WHAT YOU SHOULD DO: Could you copy word for word only the lines between the one containing "green car: 9 -> 8" and the end of the listing below, both included, and leave out the pictures?

--- START ---

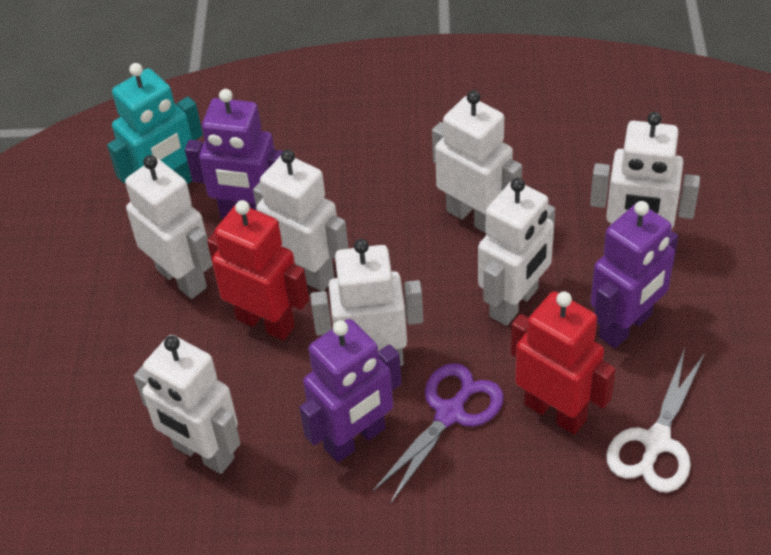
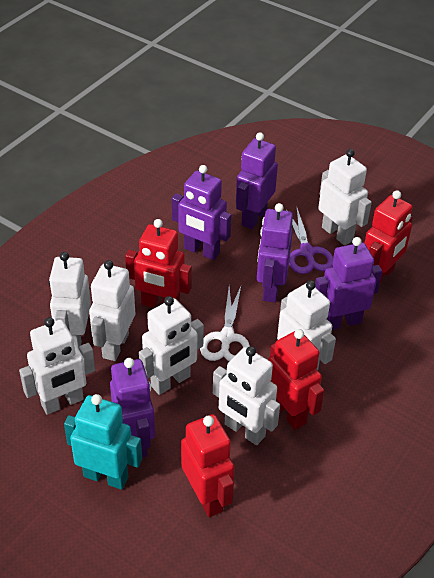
purple robot: 3 -> 5
red robot: 2 -> 4

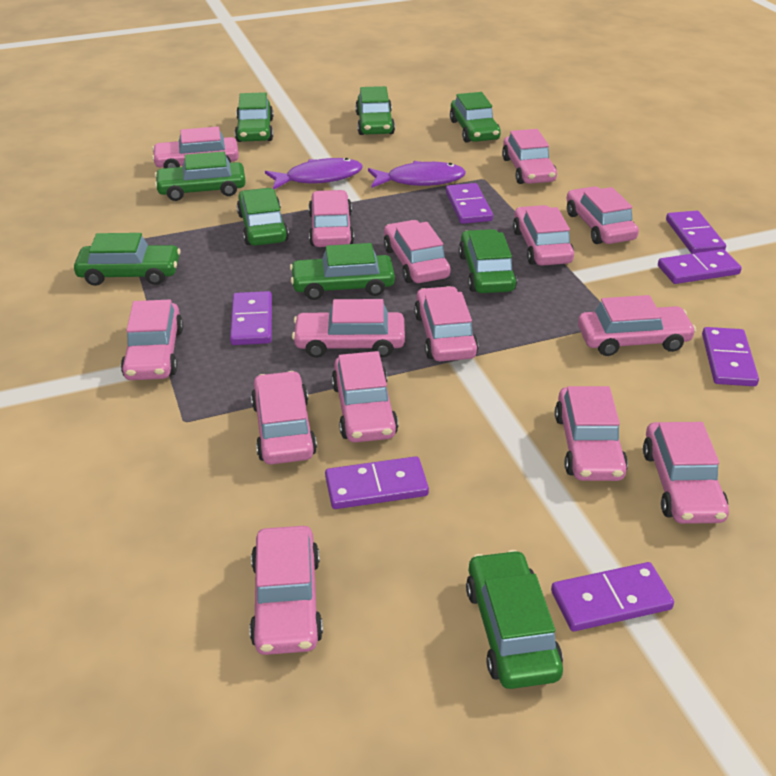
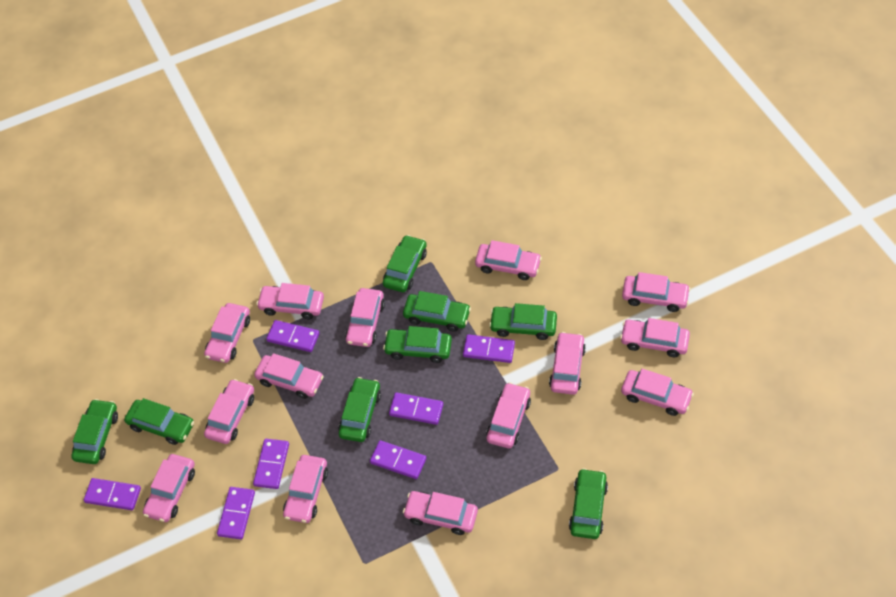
green car: 9 -> 8
pink car: 15 -> 14
purple fish: 2 -> 0

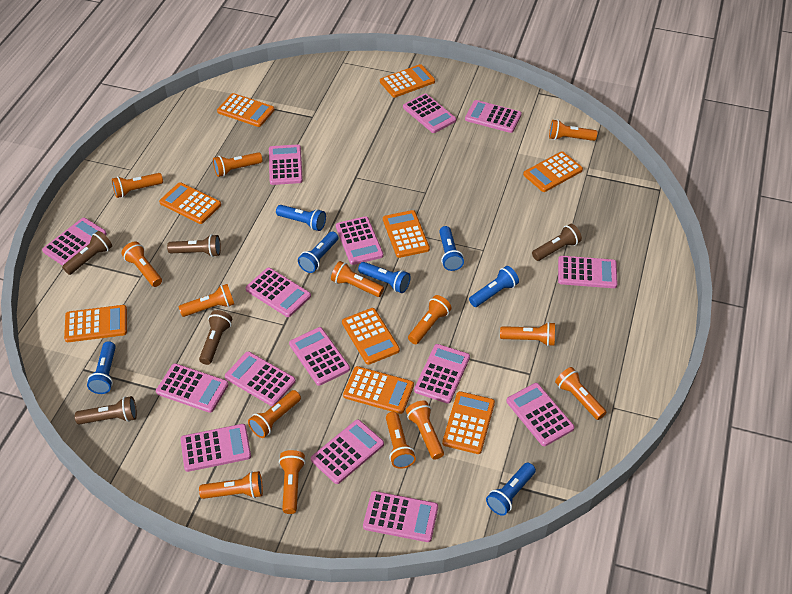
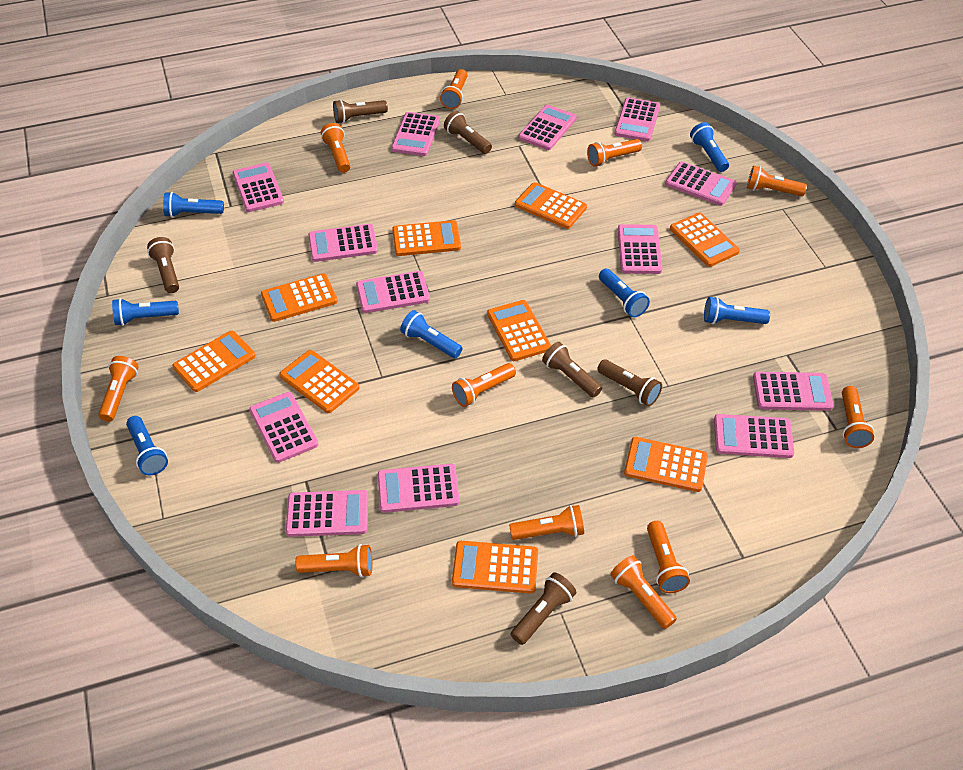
brown flashlight: 5 -> 6
orange flashlight: 14 -> 11
pink calculator: 15 -> 13

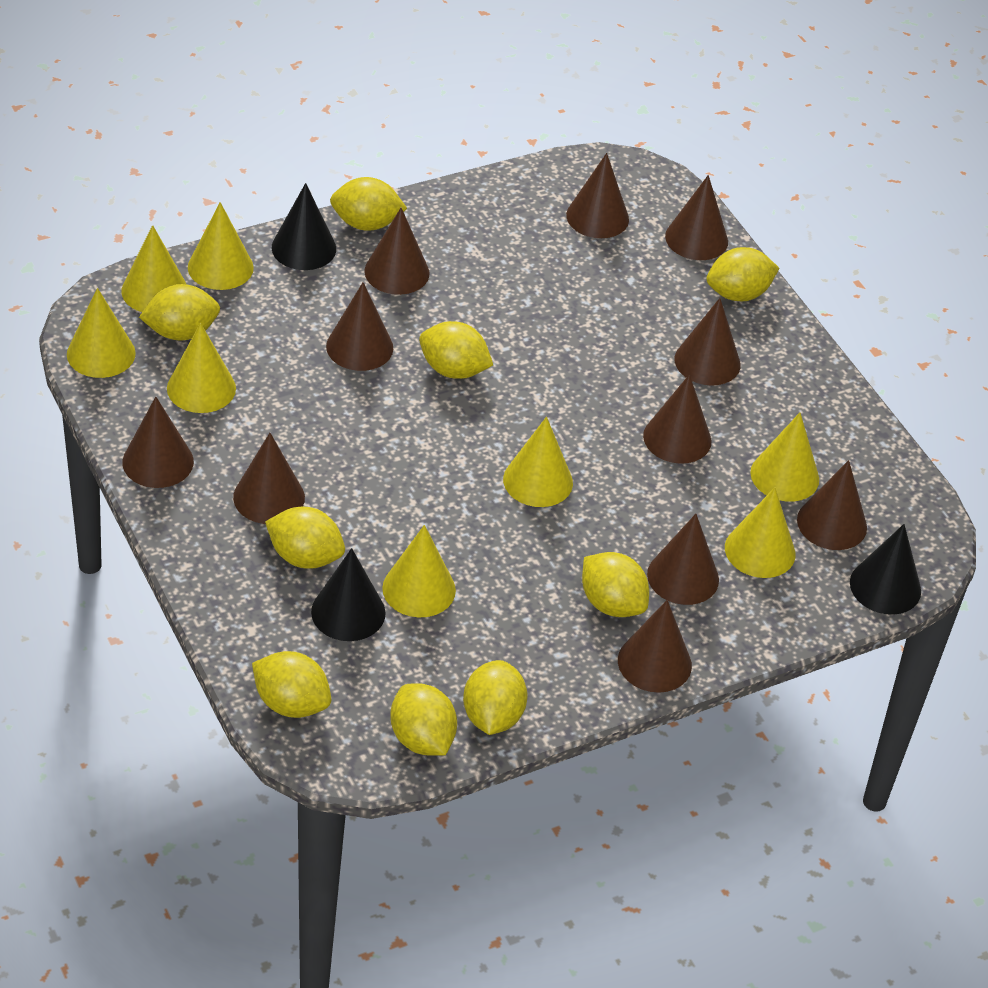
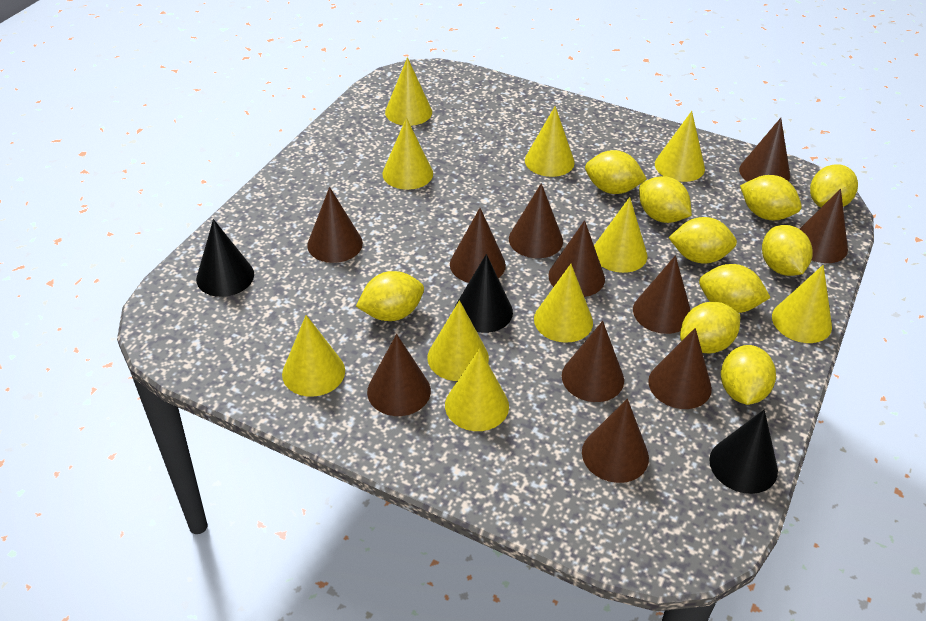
yellow cone: 8 -> 10
yellow lemon: 9 -> 10

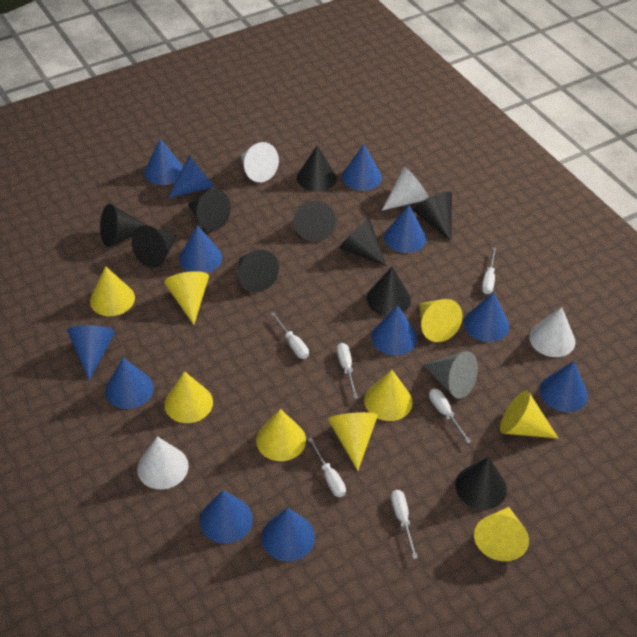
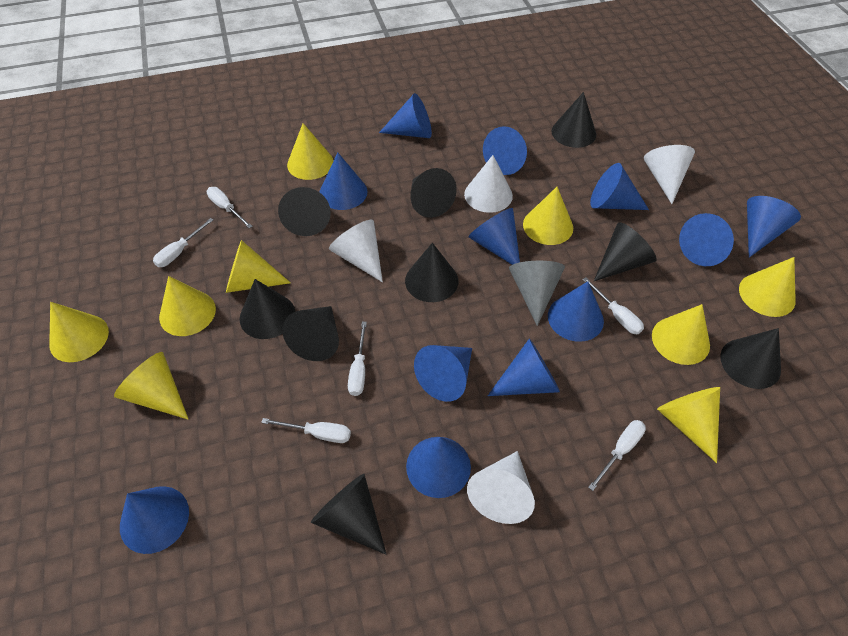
black cone: 10 -> 9

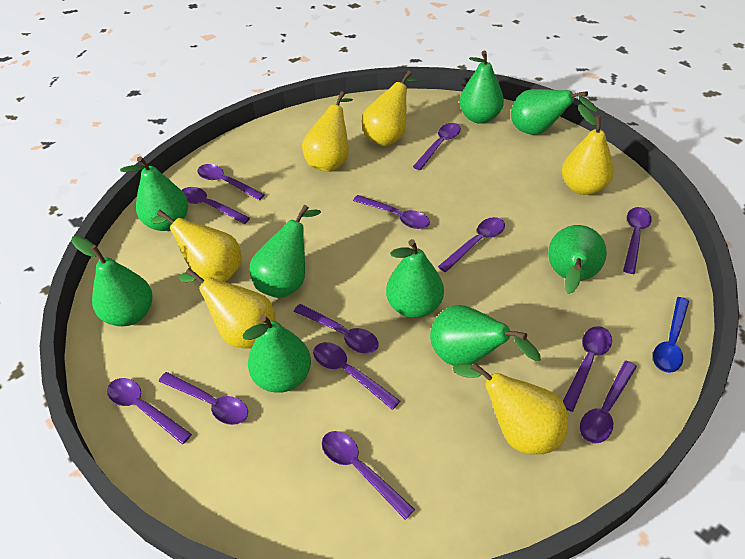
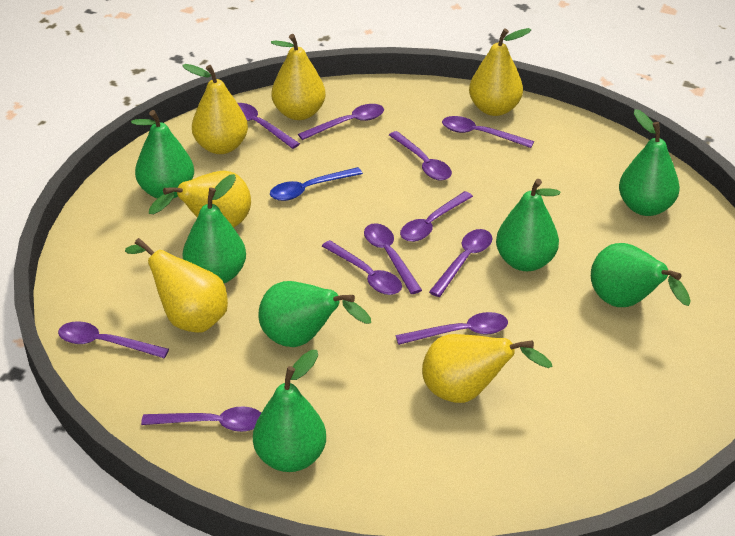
green pear: 9 -> 7
purple spoon: 13 -> 11

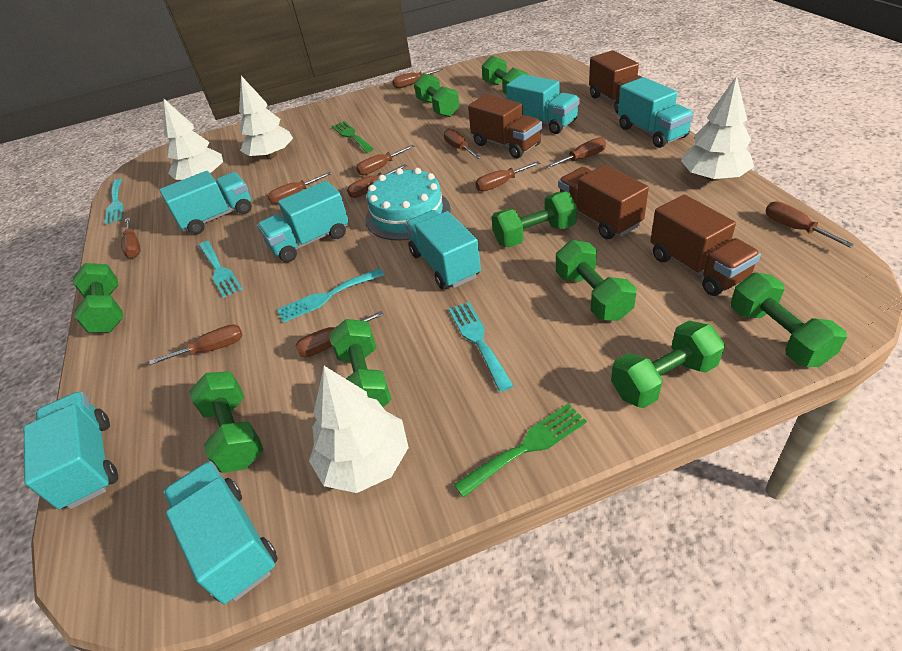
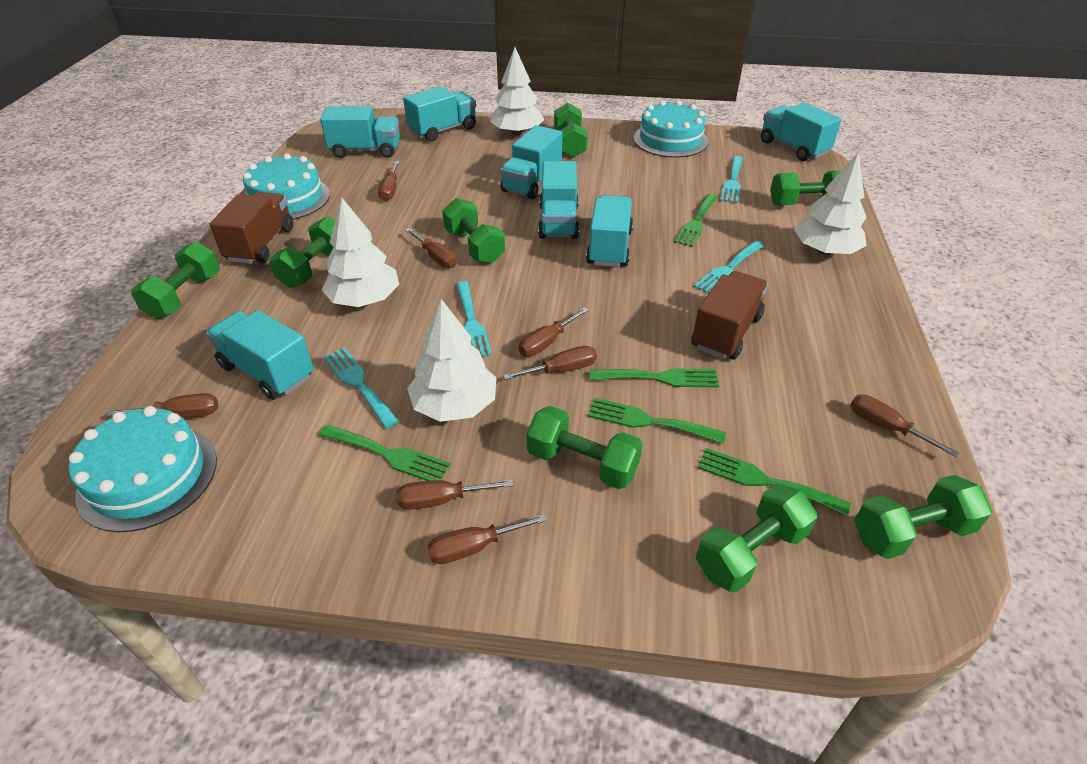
brown screwdriver: 11 -> 8
brown truck: 4 -> 2
green dumbbell: 9 -> 8
green fork: 2 -> 5
turquoise cake: 1 -> 3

--- END ---

EXERCISE SOLUTION:
green car: 9 -> 8
pink car: 15 -> 14
purple fish: 2 -> 0

brown flashlight: 5 -> 6
orange flashlight: 14 -> 11
pink calculator: 15 -> 13

yellow cone: 8 -> 10
yellow lemon: 9 -> 10

black cone: 10 -> 9

green pear: 9 -> 7
purple spoon: 13 -> 11

brown screwdriver: 11 -> 8
brown truck: 4 -> 2
green dumbbell: 9 -> 8
green fork: 2 -> 5
turquoise cake: 1 -> 3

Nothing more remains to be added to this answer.